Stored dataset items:
* * * * * * *

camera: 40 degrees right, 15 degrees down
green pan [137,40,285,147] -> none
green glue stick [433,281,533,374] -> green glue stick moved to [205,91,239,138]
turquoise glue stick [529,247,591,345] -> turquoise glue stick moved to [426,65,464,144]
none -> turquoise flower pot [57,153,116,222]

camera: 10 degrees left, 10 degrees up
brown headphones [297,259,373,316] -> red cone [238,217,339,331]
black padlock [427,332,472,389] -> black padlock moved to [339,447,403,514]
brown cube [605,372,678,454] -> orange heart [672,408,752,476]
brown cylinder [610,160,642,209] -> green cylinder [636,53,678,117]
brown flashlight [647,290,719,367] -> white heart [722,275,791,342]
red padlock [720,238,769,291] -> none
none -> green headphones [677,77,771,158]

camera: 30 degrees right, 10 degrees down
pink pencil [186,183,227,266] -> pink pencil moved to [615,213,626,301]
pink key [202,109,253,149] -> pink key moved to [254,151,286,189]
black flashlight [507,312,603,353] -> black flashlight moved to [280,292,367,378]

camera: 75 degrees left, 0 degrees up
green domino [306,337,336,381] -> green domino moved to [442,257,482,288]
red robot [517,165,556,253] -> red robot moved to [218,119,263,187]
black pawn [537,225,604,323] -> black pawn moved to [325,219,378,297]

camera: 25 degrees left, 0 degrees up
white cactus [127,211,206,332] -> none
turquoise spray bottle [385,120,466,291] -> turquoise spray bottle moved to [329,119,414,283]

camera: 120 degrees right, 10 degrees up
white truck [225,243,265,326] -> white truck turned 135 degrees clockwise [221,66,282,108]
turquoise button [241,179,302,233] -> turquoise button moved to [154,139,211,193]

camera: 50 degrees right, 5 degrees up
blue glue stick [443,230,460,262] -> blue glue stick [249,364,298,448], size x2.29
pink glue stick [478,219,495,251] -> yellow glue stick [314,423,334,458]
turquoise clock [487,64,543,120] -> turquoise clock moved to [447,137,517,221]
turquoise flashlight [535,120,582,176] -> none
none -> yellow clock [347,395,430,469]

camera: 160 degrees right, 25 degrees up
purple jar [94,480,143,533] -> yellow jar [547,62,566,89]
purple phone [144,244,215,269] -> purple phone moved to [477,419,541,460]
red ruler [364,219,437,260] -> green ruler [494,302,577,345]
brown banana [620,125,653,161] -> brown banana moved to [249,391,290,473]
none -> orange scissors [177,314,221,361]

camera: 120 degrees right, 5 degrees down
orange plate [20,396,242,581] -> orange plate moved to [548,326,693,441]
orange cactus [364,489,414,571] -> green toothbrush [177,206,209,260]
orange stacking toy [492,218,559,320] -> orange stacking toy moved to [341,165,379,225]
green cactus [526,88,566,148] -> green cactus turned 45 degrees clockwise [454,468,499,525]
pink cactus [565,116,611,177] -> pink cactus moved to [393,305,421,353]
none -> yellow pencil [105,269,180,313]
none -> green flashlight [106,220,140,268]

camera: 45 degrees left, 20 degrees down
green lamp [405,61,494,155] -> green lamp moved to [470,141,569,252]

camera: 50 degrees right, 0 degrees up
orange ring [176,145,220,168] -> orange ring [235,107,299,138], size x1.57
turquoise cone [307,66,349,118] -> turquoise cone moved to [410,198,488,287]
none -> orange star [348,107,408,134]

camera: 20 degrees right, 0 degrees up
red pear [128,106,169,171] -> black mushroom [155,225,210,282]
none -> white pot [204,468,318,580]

* * * * * * *

▶ _WHAT TO DO_
Out of the entries above, write out only the lines between the line holding "turquoise flashlight [535,120,582,176]" and the line holding "none -> orange scissors [177,314,221,361]", inclusive, each exactly as given.

▶ _SOLUTION TO THIS PROBLEM_
turquoise flashlight [535,120,582,176] -> none
none -> yellow clock [347,395,430,469]

camera: 160 degrees right, 25 degrees up
purple jar [94,480,143,533] -> yellow jar [547,62,566,89]
purple phone [144,244,215,269] -> purple phone moved to [477,419,541,460]
red ruler [364,219,437,260] -> green ruler [494,302,577,345]
brown banana [620,125,653,161] -> brown banana moved to [249,391,290,473]
none -> orange scissors [177,314,221,361]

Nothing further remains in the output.